■ Task requirements: After locating the line that contains "camera: 160 degrees left, 20 degrees up" in the records below, write out exactly that line and each line after it through the one that contains "(501, 168) = (164, 261): none", and nothing else.

■ Available data:
★ ★ ★ ★
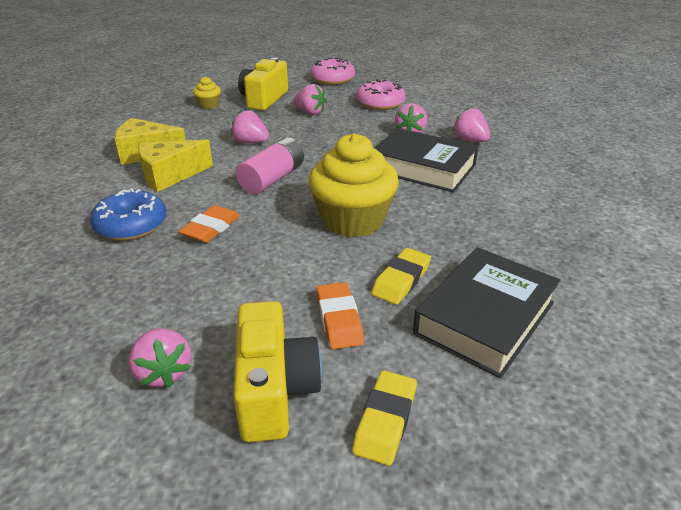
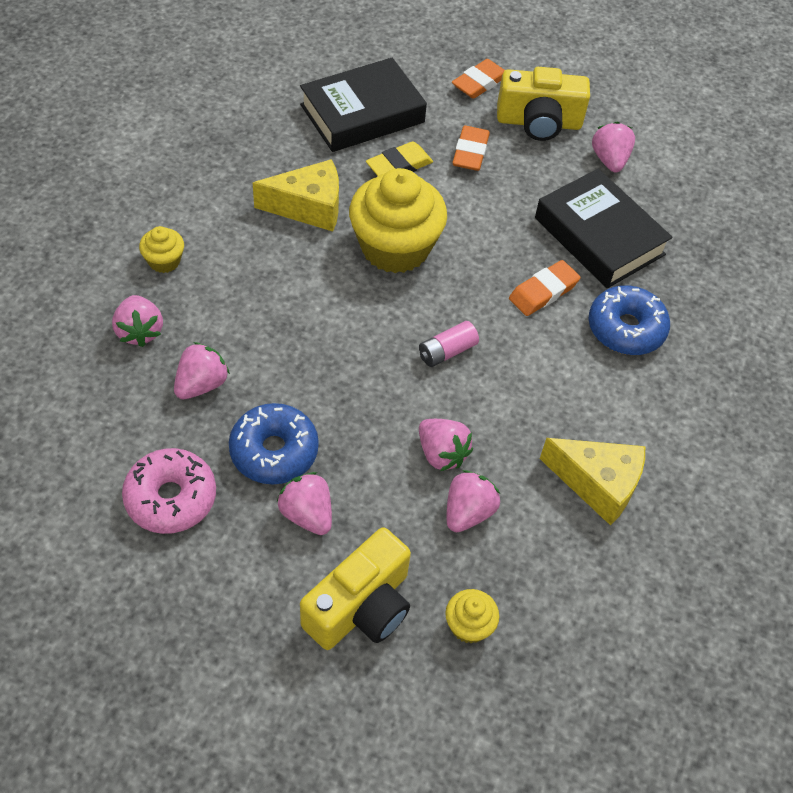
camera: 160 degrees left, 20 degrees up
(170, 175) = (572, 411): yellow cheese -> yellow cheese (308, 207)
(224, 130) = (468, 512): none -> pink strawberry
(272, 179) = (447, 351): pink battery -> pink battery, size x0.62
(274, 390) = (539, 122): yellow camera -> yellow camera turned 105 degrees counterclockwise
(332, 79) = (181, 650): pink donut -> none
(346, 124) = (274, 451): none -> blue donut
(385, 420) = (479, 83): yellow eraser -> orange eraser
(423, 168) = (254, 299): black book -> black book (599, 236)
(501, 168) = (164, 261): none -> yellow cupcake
★ ★ ★ ★
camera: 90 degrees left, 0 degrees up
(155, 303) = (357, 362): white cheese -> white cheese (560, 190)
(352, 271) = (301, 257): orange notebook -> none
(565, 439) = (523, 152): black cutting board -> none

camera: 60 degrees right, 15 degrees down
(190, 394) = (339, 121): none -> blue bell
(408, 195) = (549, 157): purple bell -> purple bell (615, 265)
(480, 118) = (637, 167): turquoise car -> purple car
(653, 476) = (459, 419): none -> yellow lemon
★ ★ ★ ★
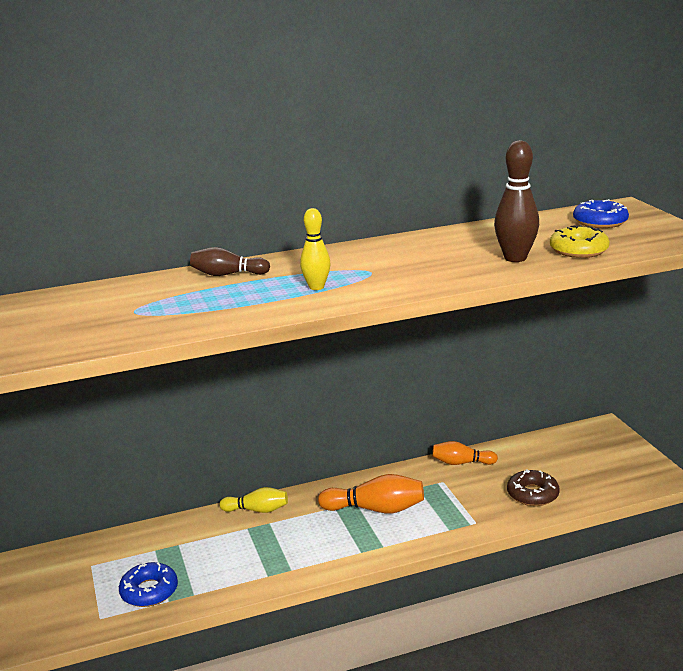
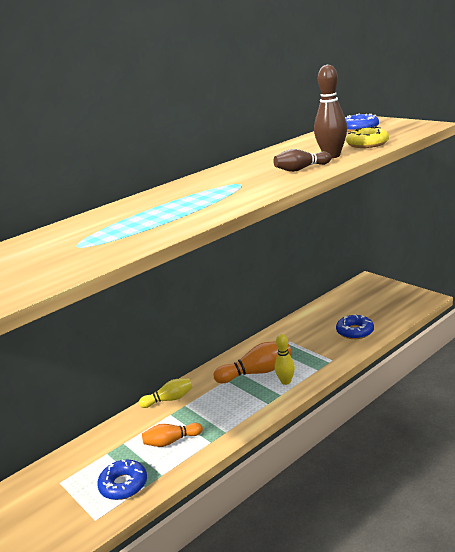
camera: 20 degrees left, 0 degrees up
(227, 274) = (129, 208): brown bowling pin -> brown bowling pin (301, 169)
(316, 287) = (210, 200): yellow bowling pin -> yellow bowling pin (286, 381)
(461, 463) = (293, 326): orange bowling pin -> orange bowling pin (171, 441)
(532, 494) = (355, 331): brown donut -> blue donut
★ ★ ★ ★
■ Solution for this problem:
camera: 160 degrees left, 20 degrees up
(170, 175) = (572, 411): yellow cheese -> yellow cheese (308, 207)
(224, 130) = (468, 512): none -> pink strawberry
(272, 179) = (447, 351): pink battery -> pink battery, size x0.62
(274, 390) = (539, 122): yellow camera -> yellow camera turned 105 degrees counterclockwise
(332, 79) = (181, 650): pink donut -> none
(346, 124) = (274, 451): none -> blue donut
(385, 420) = (479, 83): yellow eraser -> orange eraser
(423, 168) = (254, 299): black book -> black book (599, 236)
(501, 168) = (164, 261): none -> yellow cupcake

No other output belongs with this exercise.